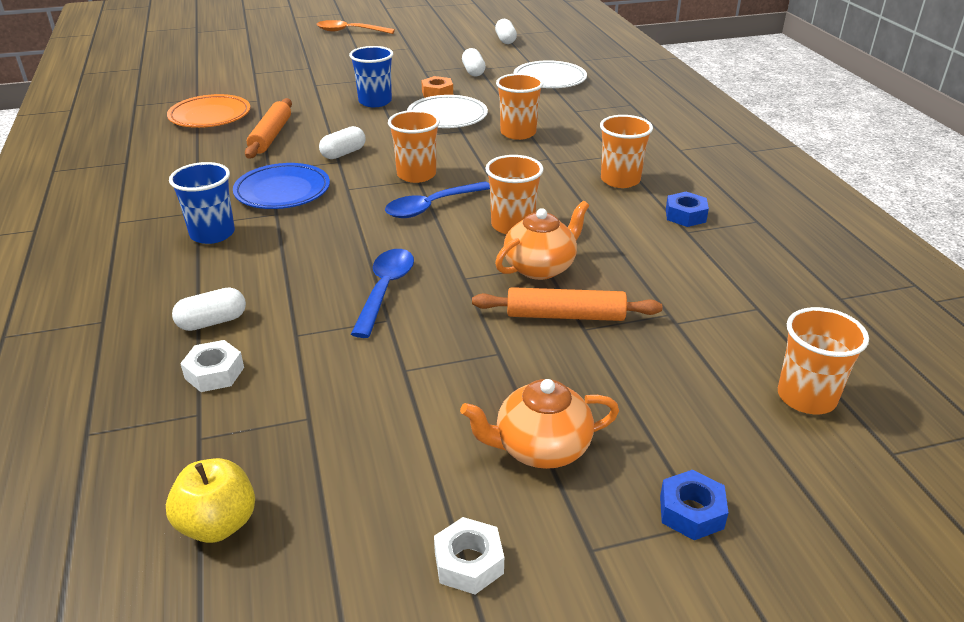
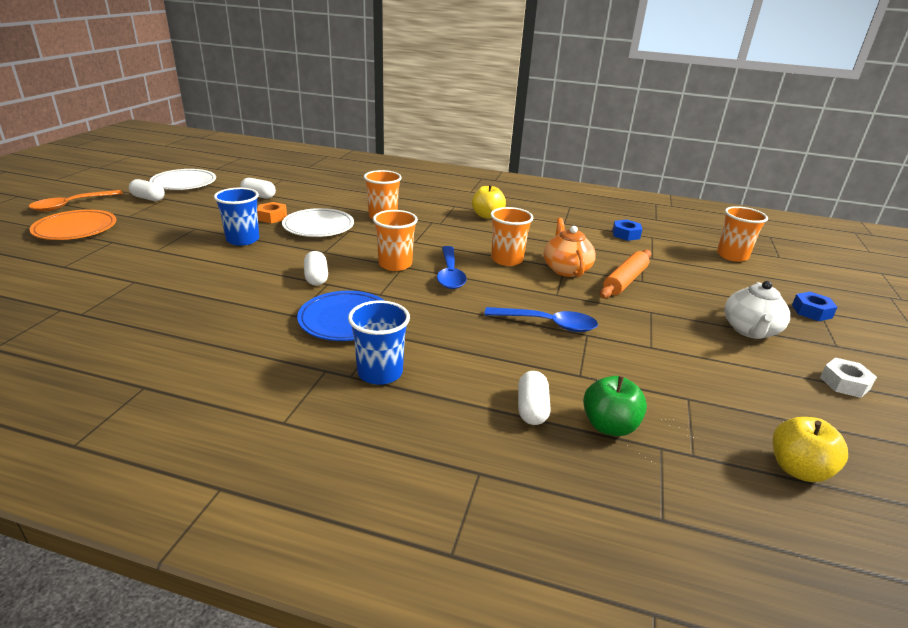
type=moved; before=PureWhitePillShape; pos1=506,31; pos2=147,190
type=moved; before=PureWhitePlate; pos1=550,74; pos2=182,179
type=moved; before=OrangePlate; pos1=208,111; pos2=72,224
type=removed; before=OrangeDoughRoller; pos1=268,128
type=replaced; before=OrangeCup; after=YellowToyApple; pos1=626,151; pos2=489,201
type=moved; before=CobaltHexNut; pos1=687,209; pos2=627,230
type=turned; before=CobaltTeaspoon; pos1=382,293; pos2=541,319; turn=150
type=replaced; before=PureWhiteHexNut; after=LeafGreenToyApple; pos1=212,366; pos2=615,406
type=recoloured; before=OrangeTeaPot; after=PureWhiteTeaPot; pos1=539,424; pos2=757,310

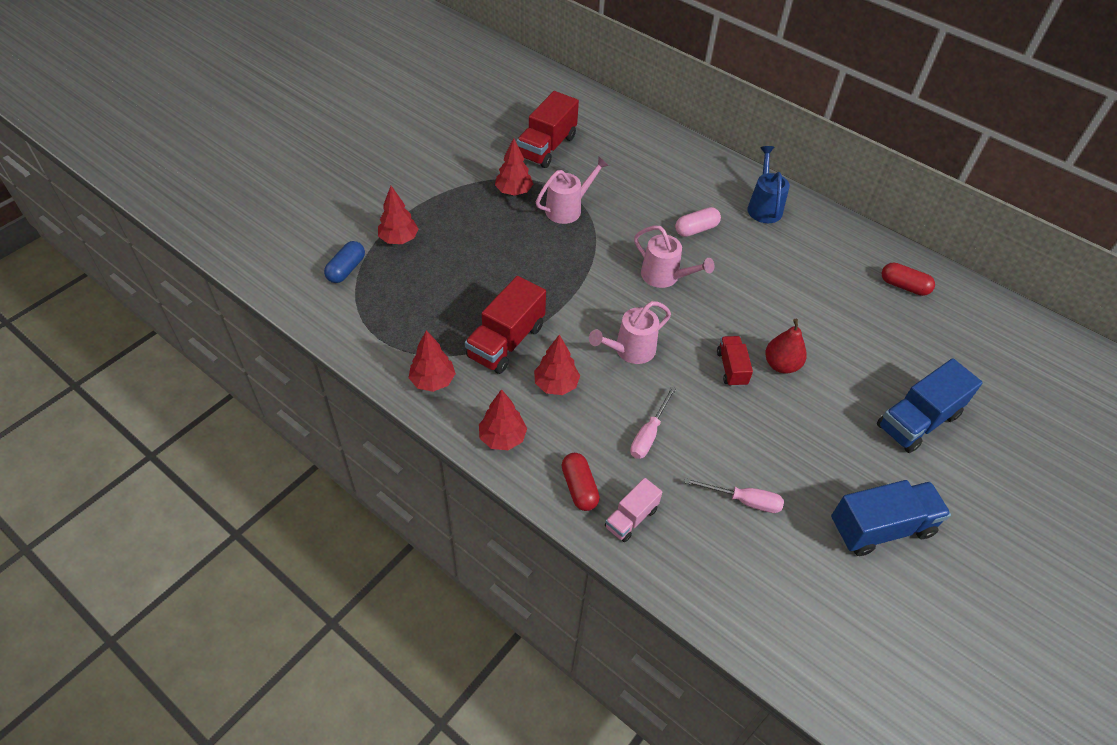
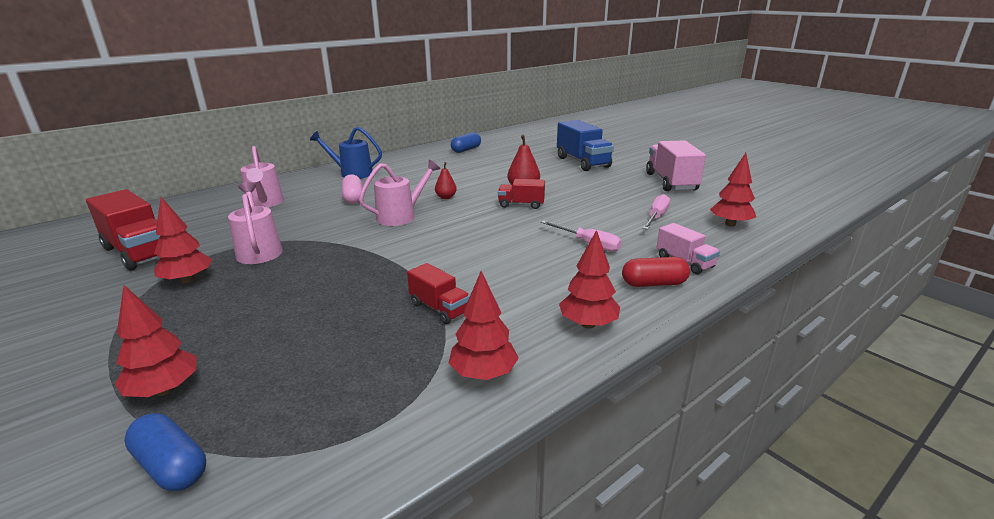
type=recoloured; before=CrimsonPillShape; after=CobaltPillShape; pos1=908,279; pos2=466,142
type=resized; before=CrimsonTruck; pos1=505,325; pos2=438,293; scale=0.57
type=moved; before=RosePinkWateringPot; pos1=630,332; pos2=262,176
type=moved; before=CrimsonTree; pos1=557,364; pos2=733,190
type=recoloured; before=CobaltTruck; after=RosePinkTruck; pos1=891,518; pos2=676,165
type=added; after=CrimsonPearFruit; pos2=446,180

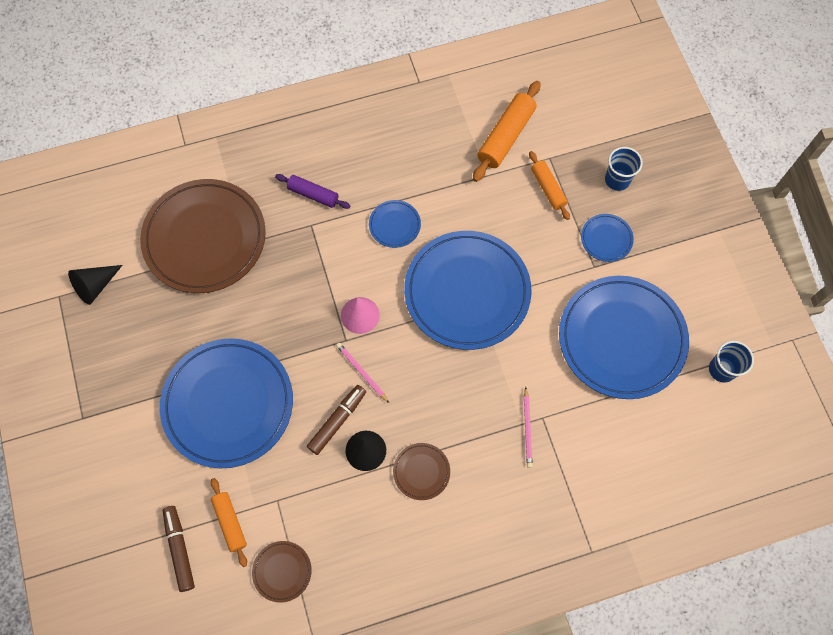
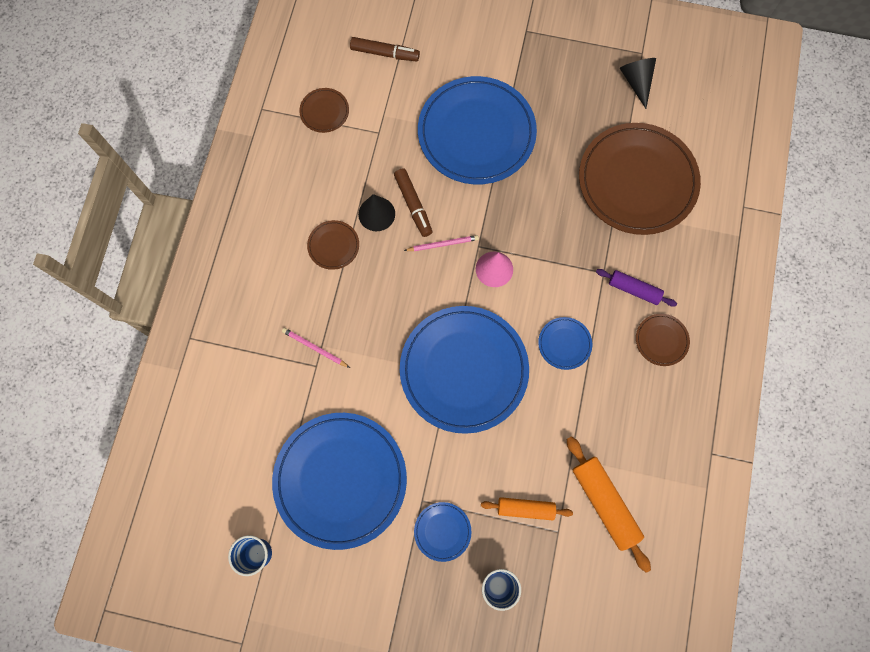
type=turned; before=RoyalPurpleDoughRoller; pos1=312,191; pos2=636,288; turn=60
type=removed; before=OrangeDoughRoller; pos1=229,522
type=added; after=RussetPlate; pos2=663,340

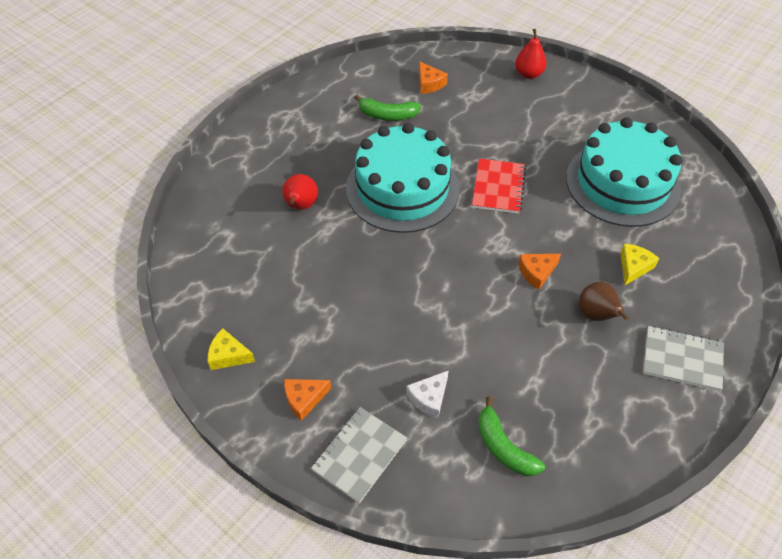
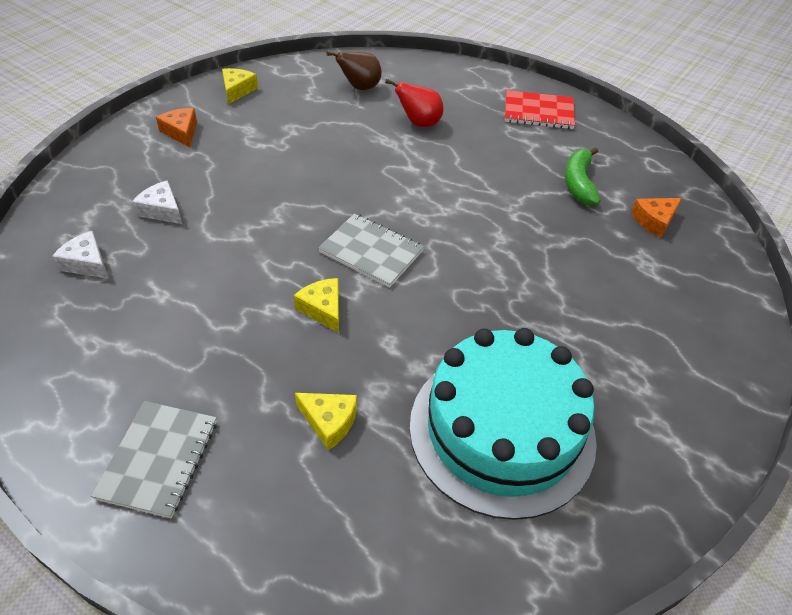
type=removed; before=CrimsonPearFruit; pos1=531,54
type=removed; before=TurquoiseGateau; pos1=403,178
type=moved; before=CrimsonExerciseBook; pos1=499,186; pos2=540,109
type=recoloured; before=OrangeCheese; after=YellowCheese; pos1=539,272; pos2=316,305
type=moved; before=RussetPearFruit; pos1=604,301; pos2=354,70
type=replaced; before=LeafGreenToyBanana; after=PureWhiteCheese; pos1=511,436; pos2=80,255
type=moved; before=GrayExerciseBook; pos1=359,455; pos2=371,250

**ACTIVITY**
Give back exactly the run of lines that opens the material above and ends at the line with "type=removed; before=OrangeDoughRoller; pos1=268,128". Omit the pictures.

**RESPONSE TO THIS EXERCISE**
type=moved; before=PureWhitePillShape; pos1=506,31; pos2=147,190
type=moved; before=PureWhitePlate; pos1=550,74; pos2=182,179
type=moved; before=OrangePlate; pos1=208,111; pos2=72,224
type=removed; before=OrangeDoughRoller; pos1=268,128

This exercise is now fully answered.